**What the task asks:** Find the line that contains "(213, 241) = (558, 461): brown". Repeat that line and all lines following it, exactly, through the end of the listing below.

#### Data excerpt ####

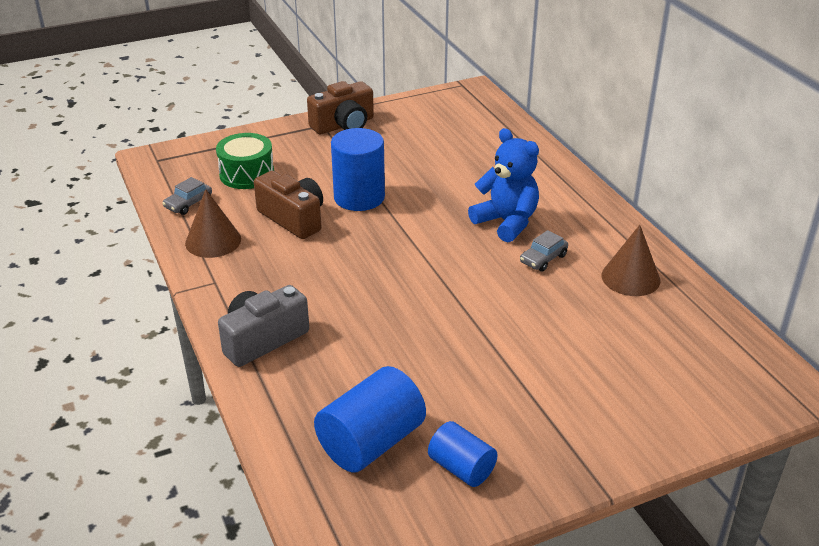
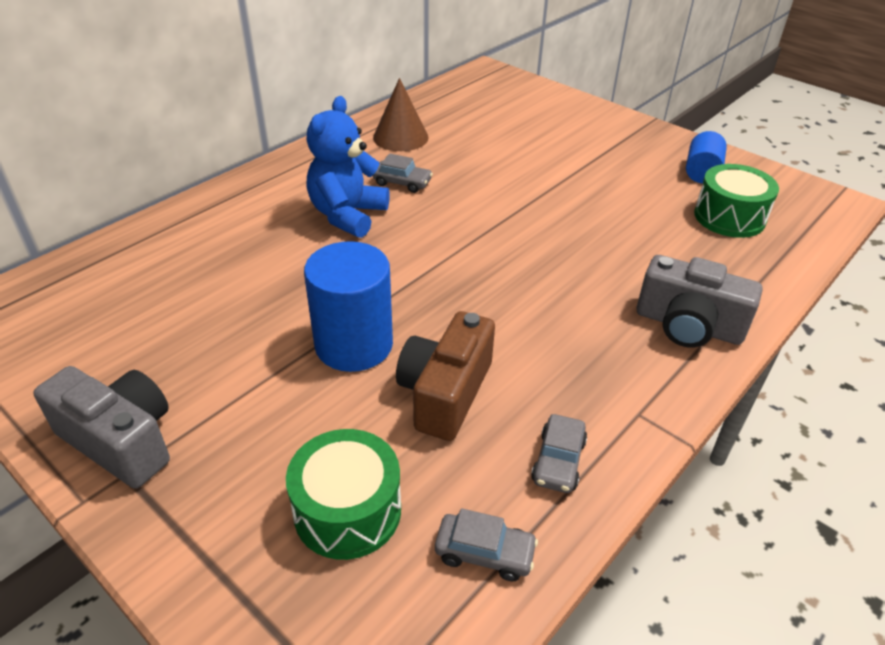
camera: 115 degrees left, 5 degrees up
(213, 241) = (558, 461): brown cone -> grey car
(344, 125) = (121, 441): brown camera -> grey camera
(371, 442) = (729, 217): blue cylinder -> green drum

####

**Output for this exercise:**
(213, 241) = (558, 461): brown cone -> grey car
(344, 125) = (121, 441): brown camera -> grey camera
(371, 442) = (729, 217): blue cylinder -> green drum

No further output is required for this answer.